## DIRECTION
Please copy the lines below exactly, from the first line up to and including the line with "Valencia: 11:58 -> 11:57", and nothing after it.

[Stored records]

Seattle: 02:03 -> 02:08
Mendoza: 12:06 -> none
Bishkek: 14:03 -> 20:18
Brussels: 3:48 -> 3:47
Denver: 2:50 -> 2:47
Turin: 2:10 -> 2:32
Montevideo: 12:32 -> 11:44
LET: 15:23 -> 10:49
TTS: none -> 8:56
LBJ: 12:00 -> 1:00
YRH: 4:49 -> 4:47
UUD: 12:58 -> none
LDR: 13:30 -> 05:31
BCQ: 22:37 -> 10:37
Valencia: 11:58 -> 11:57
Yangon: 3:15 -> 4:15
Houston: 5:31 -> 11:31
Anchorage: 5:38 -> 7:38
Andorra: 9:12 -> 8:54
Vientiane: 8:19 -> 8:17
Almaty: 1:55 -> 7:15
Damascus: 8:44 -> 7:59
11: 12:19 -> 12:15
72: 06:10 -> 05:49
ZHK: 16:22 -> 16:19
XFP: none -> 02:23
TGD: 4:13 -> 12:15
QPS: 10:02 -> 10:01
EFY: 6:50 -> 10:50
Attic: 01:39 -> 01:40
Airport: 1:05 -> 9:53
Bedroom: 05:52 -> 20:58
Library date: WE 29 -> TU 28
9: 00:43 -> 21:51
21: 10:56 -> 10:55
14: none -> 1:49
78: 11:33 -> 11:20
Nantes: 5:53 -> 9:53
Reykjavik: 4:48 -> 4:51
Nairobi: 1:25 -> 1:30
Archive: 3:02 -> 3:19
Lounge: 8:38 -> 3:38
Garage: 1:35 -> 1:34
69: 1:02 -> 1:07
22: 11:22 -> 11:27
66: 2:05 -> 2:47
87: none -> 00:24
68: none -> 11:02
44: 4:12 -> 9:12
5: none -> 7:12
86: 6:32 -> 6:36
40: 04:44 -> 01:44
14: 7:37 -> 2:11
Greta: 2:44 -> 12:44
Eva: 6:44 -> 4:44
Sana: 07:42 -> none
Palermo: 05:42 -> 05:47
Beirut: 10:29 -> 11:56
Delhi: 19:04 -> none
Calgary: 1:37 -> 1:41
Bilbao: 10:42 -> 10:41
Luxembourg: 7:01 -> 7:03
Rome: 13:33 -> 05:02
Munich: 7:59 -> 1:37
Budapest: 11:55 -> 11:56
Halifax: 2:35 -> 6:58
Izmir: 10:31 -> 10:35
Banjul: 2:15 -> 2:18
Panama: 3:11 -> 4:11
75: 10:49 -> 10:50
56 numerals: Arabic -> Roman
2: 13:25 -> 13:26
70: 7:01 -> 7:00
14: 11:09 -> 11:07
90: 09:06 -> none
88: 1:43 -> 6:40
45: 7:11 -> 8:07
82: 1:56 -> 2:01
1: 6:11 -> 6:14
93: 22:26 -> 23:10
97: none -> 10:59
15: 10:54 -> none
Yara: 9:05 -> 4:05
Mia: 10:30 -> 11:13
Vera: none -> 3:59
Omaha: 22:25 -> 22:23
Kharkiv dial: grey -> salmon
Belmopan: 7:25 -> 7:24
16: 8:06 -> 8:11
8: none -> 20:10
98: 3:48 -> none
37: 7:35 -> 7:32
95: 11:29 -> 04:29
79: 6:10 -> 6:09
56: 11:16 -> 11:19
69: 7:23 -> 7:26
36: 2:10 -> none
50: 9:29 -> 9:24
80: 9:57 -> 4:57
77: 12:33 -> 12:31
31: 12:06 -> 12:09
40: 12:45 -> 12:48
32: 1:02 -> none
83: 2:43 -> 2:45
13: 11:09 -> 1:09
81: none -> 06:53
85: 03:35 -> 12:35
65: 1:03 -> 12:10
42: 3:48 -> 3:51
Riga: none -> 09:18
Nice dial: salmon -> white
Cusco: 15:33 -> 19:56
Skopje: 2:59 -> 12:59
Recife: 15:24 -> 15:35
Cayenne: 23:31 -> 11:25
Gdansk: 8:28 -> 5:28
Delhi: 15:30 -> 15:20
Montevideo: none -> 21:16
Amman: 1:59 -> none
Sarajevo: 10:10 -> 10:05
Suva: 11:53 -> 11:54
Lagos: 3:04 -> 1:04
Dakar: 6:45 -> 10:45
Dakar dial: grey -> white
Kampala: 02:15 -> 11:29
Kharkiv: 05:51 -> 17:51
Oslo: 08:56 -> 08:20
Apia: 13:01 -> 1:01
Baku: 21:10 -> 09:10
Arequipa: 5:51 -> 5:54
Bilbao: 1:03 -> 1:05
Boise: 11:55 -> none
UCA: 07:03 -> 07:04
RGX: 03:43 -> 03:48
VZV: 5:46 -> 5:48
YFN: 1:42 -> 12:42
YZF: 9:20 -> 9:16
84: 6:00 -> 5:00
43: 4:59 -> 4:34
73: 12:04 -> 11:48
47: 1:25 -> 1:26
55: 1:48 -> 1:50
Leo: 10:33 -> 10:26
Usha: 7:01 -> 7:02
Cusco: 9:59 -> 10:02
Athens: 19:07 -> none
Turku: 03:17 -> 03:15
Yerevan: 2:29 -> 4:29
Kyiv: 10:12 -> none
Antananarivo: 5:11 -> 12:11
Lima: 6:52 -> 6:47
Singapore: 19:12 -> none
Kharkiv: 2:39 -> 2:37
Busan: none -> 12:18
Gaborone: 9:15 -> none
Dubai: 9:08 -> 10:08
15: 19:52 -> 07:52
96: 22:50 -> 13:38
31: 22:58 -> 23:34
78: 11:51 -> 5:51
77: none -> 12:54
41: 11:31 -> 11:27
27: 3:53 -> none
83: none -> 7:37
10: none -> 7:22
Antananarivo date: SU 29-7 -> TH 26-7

## OUTPUT FOR THIS EXERCISE
Seattle: 02:03 -> 02:08
Mendoza: 12:06 -> none
Bishkek: 14:03 -> 20:18
Brussels: 3:48 -> 3:47
Denver: 2:50 -> 2:47
Turin: 2:10 -> 2:32
Montevideo: 12:32 -> 11:44
LET: 15:23 -> 10:49
TTS: none -> 8:56
LBJ: 12:00 -> 1:00
YRH: 4:49 -> 4:47
UUD: 12:58 -> none
LDR: 13:30 -> 05:31
BCQ: 22:37 -> 10:37
Valencia: 11:58 -> 11:57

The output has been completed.